# Problem statement
Reproduce the data word for word, keeping every line complete.

# Supplied data
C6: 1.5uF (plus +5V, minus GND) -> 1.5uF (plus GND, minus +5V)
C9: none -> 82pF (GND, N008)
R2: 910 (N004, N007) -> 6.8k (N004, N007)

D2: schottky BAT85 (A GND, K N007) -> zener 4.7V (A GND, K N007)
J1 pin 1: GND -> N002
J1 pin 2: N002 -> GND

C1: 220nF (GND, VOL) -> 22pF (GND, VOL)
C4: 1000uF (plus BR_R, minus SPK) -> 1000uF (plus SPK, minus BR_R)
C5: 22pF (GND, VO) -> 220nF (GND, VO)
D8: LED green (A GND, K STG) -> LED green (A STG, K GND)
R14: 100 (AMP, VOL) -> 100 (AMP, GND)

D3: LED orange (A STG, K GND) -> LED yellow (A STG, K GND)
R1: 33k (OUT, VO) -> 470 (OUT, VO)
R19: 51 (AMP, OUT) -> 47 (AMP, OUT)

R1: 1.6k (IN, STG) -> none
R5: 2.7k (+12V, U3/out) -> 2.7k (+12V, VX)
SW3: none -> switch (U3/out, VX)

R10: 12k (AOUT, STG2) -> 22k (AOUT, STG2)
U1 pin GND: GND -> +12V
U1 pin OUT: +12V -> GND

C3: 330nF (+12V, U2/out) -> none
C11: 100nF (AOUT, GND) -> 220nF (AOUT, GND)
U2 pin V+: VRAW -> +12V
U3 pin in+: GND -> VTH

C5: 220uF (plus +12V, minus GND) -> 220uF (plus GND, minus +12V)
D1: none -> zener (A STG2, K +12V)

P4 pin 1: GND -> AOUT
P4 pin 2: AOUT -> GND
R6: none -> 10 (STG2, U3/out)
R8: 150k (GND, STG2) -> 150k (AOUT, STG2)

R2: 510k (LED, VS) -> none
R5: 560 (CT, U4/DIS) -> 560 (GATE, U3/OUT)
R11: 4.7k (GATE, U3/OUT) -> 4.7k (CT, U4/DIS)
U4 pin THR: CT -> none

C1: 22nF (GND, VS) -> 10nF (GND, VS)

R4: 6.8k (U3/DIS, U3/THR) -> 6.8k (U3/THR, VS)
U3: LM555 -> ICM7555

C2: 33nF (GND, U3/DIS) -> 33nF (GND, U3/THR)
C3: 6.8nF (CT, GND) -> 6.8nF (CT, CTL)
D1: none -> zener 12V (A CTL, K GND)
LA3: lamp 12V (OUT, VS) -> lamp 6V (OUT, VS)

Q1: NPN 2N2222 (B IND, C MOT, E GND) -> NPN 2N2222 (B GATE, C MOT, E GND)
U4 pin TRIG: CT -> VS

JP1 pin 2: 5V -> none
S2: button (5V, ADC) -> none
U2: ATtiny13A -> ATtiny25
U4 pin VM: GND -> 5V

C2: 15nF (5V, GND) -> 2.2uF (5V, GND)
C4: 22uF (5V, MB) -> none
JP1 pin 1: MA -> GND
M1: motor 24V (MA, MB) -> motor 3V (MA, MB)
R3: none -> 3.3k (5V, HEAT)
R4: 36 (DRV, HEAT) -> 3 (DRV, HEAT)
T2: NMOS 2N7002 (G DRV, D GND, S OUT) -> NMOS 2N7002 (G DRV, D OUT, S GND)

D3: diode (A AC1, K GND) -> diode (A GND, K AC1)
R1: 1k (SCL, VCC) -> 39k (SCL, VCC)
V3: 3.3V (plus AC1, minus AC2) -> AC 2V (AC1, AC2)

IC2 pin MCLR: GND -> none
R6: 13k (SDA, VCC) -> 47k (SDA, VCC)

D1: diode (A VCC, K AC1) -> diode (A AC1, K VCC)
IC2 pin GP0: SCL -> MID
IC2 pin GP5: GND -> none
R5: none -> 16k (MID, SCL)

# Answer for the task
C6: 1.5uF (plus +5V, minus GND) -> 1.5uF (plus GND, minus +5V)
C9: none -> 82pF (GND, N008)
R2: 910 (N004, N007) -> 6.8k (N004, N007)

D2: schottky BAT85 (A GND, K N007) -> zener 4.7V (A GND, K N007)
J1 pin 1: GND -> N002
J1 pin 2: N002 -> GND

C1: 220nF (GND, VOL) -> 22pF (GND, VOL)
C4: 1000uF (plus BR_R, minus SPK) -> 1000uF (plus SPK, minus BR_R)
C5: 22pF (GND, VO) -> 220nF (GND, VO)
D8: LED green (A GND, K STG) -> LED green (A STG, K GND)
R14: 100 (AMP, VOL) -> 100 (AMP, GND)

D3: LED orange (A STG, K GND) -> LED yellow (A STG, K GND)
R1: 33k (OUT, VO) -> 470 (OUT, VO)
R19: 51 (AMP, OUT) -> 47 (AMP, OUT)

R1: 1.6k (IN, STG) -> none
R5: 2.7k (+12V, U3/out) -> 2.7k (+12V, VX)
SW3: none -> switch (U3/out, VX)

R10: 12k (AOUT, STG2) -> 22k (AOUT, STG2)
U1 pin GND: GND -> +12V
U1 pin OUT: +12V -> GND

C3: 330nF (+12V, U2/out) -> none
C11: 100nF (AOUT, GND) -> 220nF (AOUT, GND)
U2 pin V+: VRAW -> +12V
U3 pin in+: GND -> VTH

C5: 220uF (plus +12V, minus GND) -> 220uF (plus GND, minus +12V)
D1: none -> zener (A STG2, K +12V)

P4 pin 1: GND -> AOUT
P4 pin 2: AOUT -> GND
R6: none -> 10 (STG2, U3/out)
R8: 150k (GND, STG2) -> 150k (AOUT, STG2)

R2: 510k (LED, VS) -> none
R5: 560 (CT, U4/DIS) -> 560 (GATE, U3/OUT)
R11: 4.7k (GATE, U3/OUT) -> 4.7k (CT, U4/DIS)
U4 pin THR: CT -> none

C1: 22nF (GND, VS) -> 10nF (GND, VS)

R4: 6.8k (U3/DIS, U3/THR) -> 6.8k (U3/THR, VS)
U3: LM555 -> ICM7555

C2: 33nF (GND, U3/DIS) -> 33nF (GND, U3/THR)
C3: 6.8nF (CT, GND) -> 6.8nF (CT, CTL)
D1: none -> zener 12V (A CTL, K GND)
LA3: lamp 12V (OUT, VS) -> lamp 6V (OUT, VS)

Q1: NPN 2N2222 (B IND, C MOT, E GND) -> NPN 2N2222 (B GATE, C MOT, E GND)
U4 pin TRIG: CT -> VS

JP1 pin 2: 5V -> none
S2: button (5V, ADC) -> none
U2: ATtiny13A -> ATtiny25
U4 pin VM: GND -> 5V

C2: 15nF (5V, GND) -> 2.2uF (5V, GND)
C4: 22uF (5V, MB) -> none
JP1 pin 1: MA -> GND
M1: motor 24V (MA, MB) -> motor 3V (MA, MB)
R3: none -> 3.3k (5V, HEAT)
R4: 36 (DRV, HEAT) -> 3 (DRV, HEAT)
T2: NMOS 2N7002 (G DRV, D GND, S OUT) -> NMOS 2N7002 (G DRV, D OUT, S GND)

D3: diode (A AC1, K GND) -> diode (A GND, K AC1)
R1: 1k (SCL, VCC) -> 39k (SCL, VCC)
V3: 3.3V (plus AC1, minus AC2) -> AC 2V (AC1, AC2)

IC2 pin MCLR: GND -> none
R6: 13k (SDA, VCC) -> 47k (SDA, VCC)

D1: diode (A VCC, K AC1) -> diode (A AC1, K VCC)
IC2 pin GP0: SCL -> MID
IC2 pin GP5: GND -> none
R5: none -> 16k (MID, SCL)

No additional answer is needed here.